- **Available records**
☆ ☆ ☆ ☆

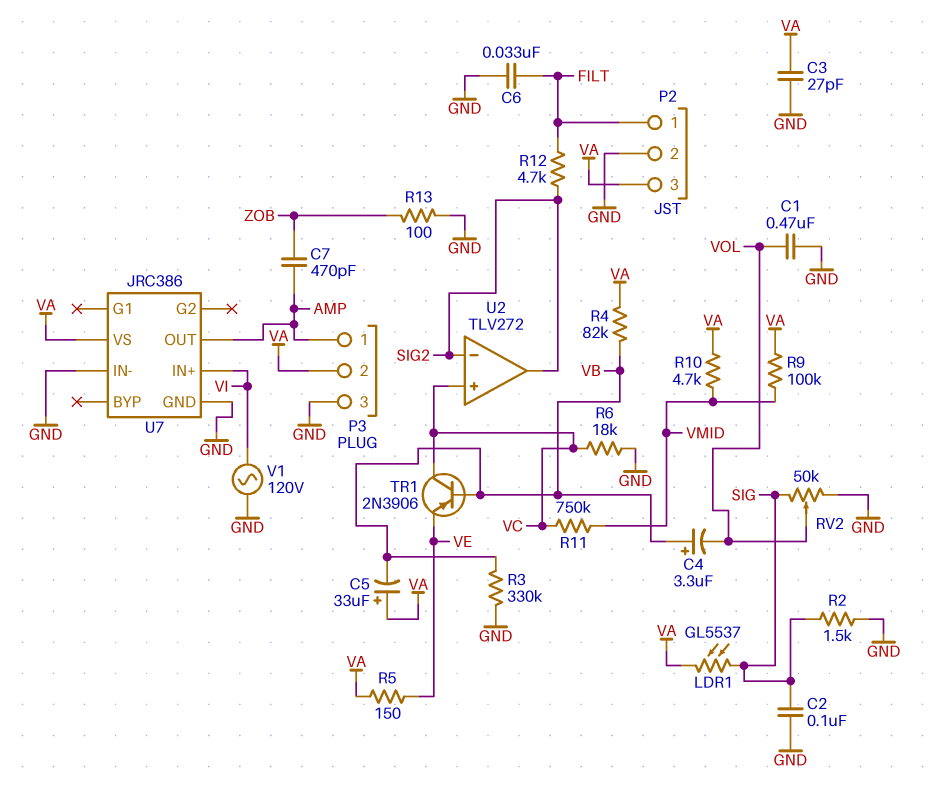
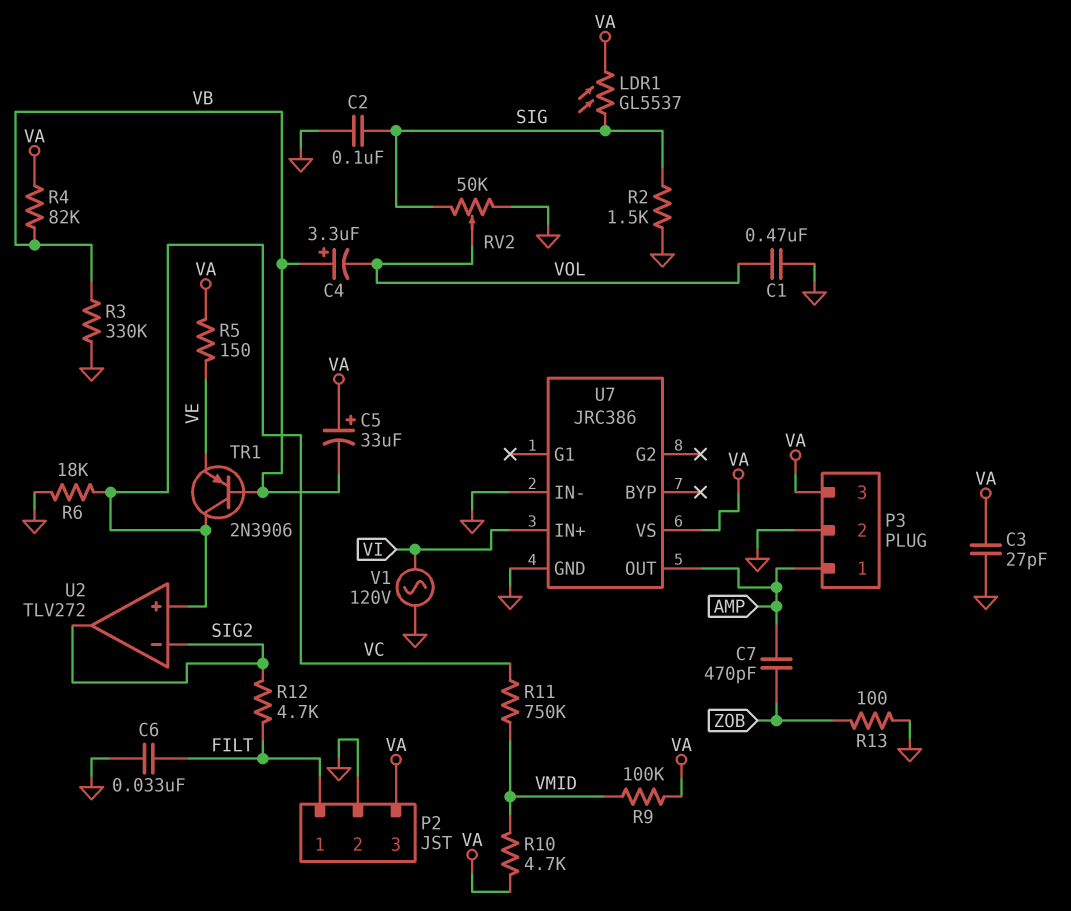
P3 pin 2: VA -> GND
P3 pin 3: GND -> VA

☆ ☆ ☆ ☆

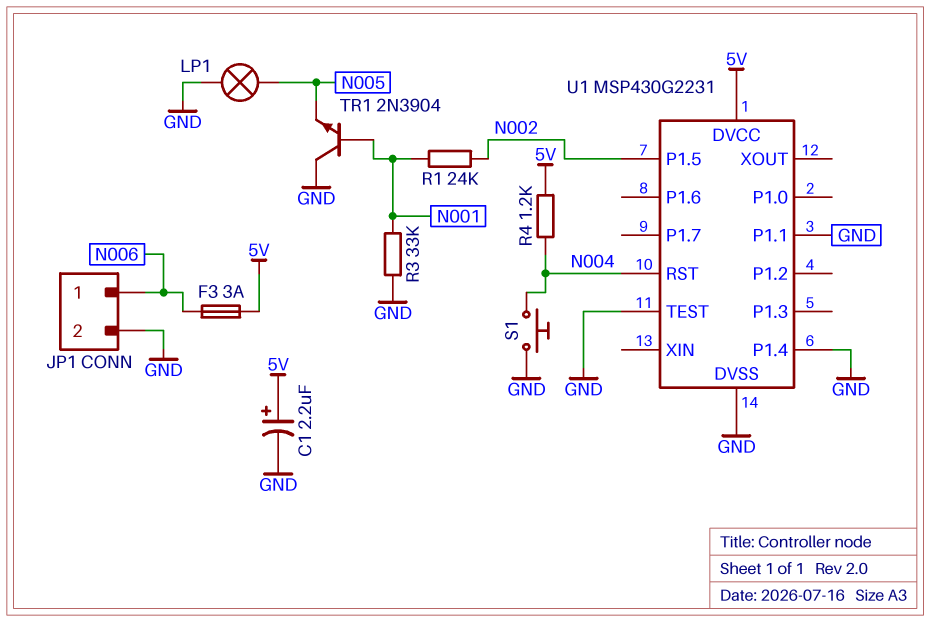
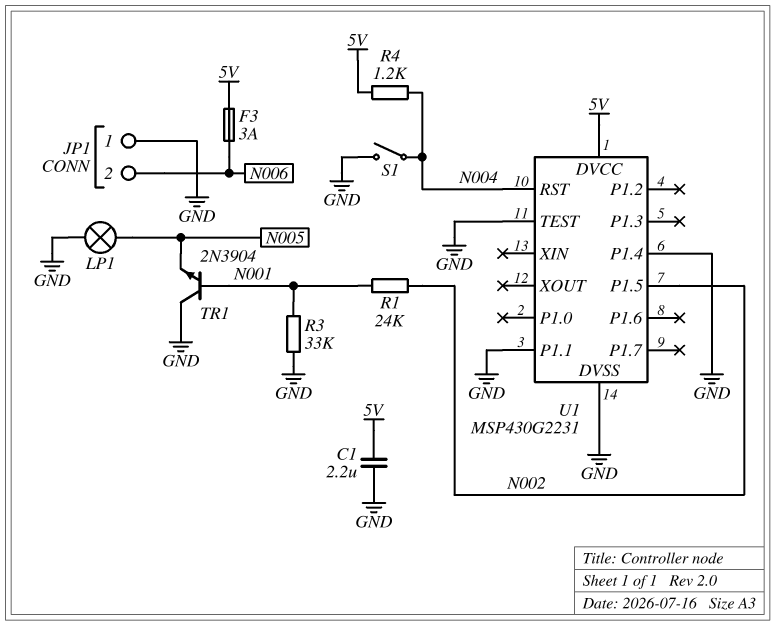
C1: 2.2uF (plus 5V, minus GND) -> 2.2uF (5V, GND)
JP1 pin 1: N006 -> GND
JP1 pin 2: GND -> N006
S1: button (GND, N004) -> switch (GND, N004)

☆ ☆ ☆ ☆

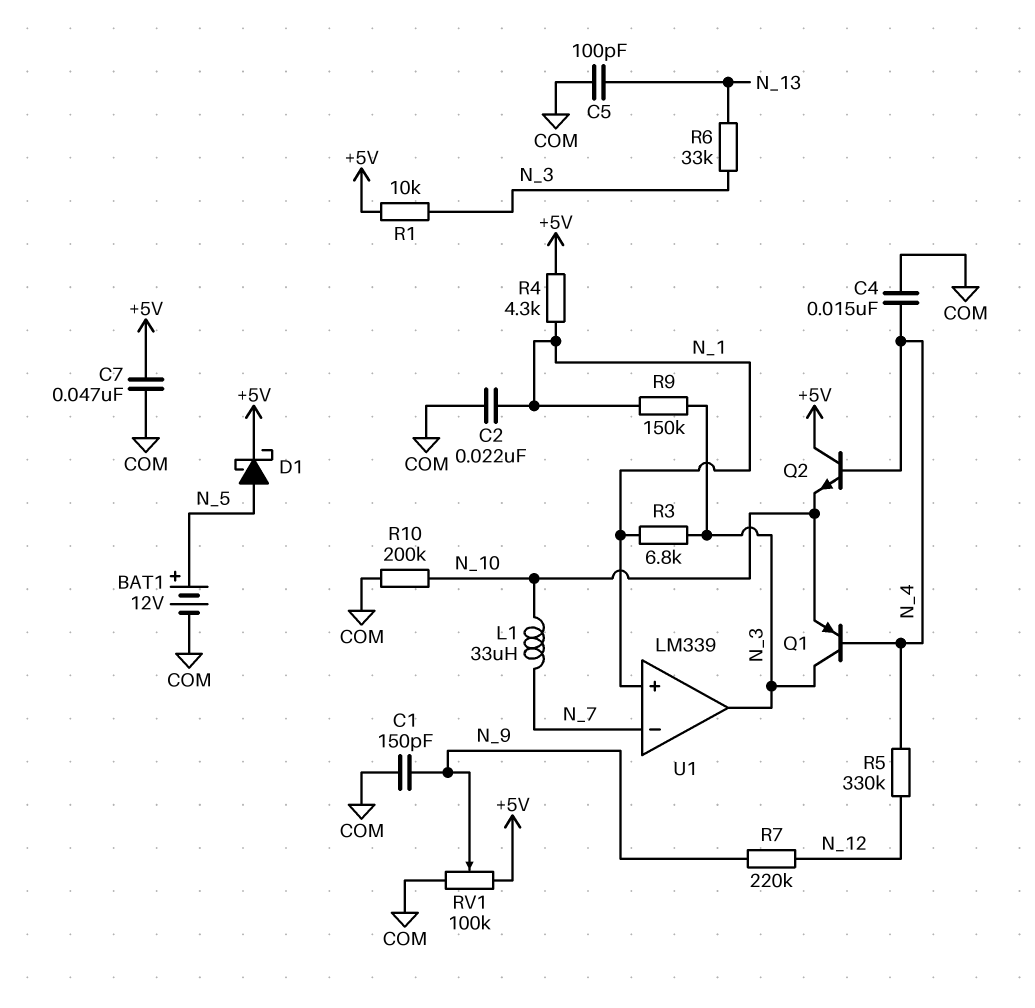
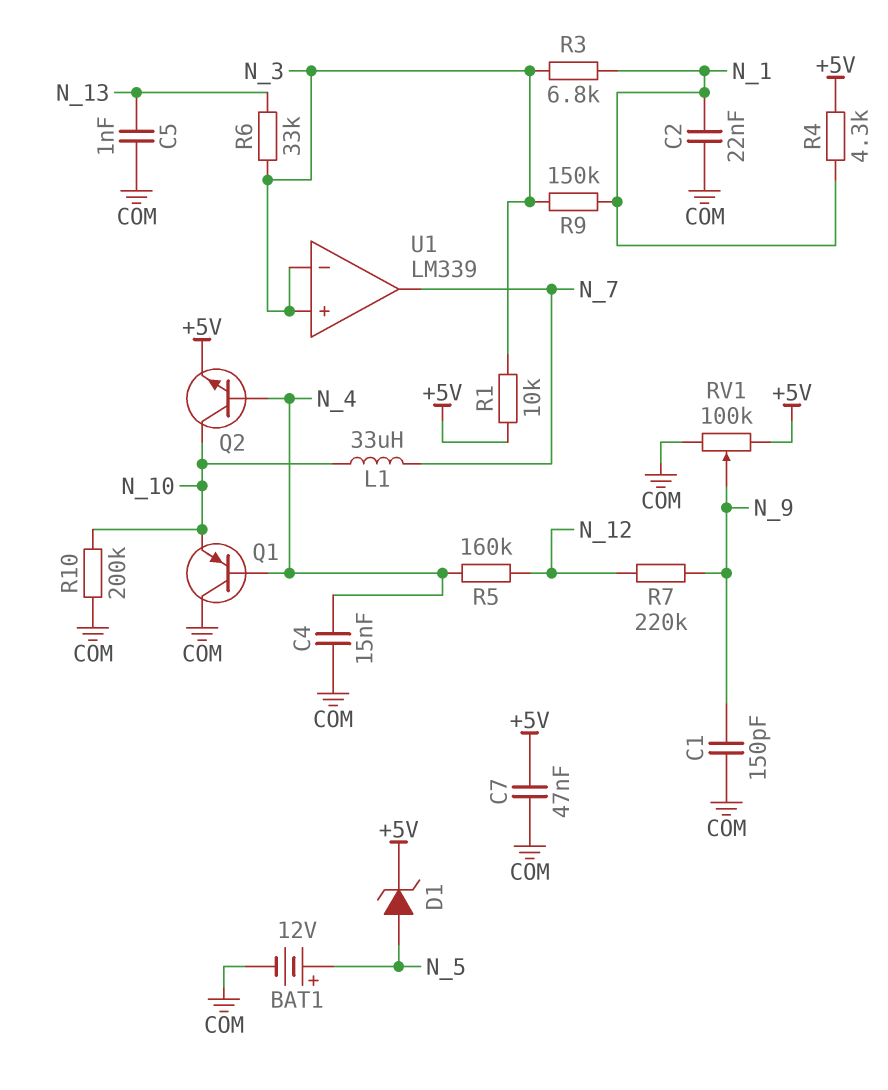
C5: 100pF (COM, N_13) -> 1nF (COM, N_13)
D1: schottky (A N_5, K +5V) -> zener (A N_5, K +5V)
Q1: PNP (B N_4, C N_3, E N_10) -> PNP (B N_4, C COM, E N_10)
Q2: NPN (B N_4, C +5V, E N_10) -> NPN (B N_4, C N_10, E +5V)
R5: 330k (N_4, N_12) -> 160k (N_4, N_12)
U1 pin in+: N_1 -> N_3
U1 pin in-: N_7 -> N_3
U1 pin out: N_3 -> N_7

☆ ☆ ☆ ☆

- **What to produce**
Give back, exactly as written, the stretch from the line with "C5: 100pF (COM, N_13) -> 1nF (COM, N_13)" through the line with "U1 pin out: N_3 -> N_7", and no other lines from the records above.

- **Completed task**
C5: 100pF (COM, N_13) -> 1nF (COM, N_13)
D1: schottky (A N_5, K +5V) -> zener (A N_5, K +5V)
Q1: PNP (B N_4, C N_3, E N_10) -> PNP (B N_4, C COM, E N_10)
Q2: NPN (B N_4, C +5V, E N_10) -> NPN (B N_4, C N_10, E +5V)
R5: 330k (N_4, N_12) -> 160k (N_4, N_12)
U1 pin in+: N_1 -> N_3
U1 pin in-: N_7 -> N_3
U1 pin out: N_3 -> N_7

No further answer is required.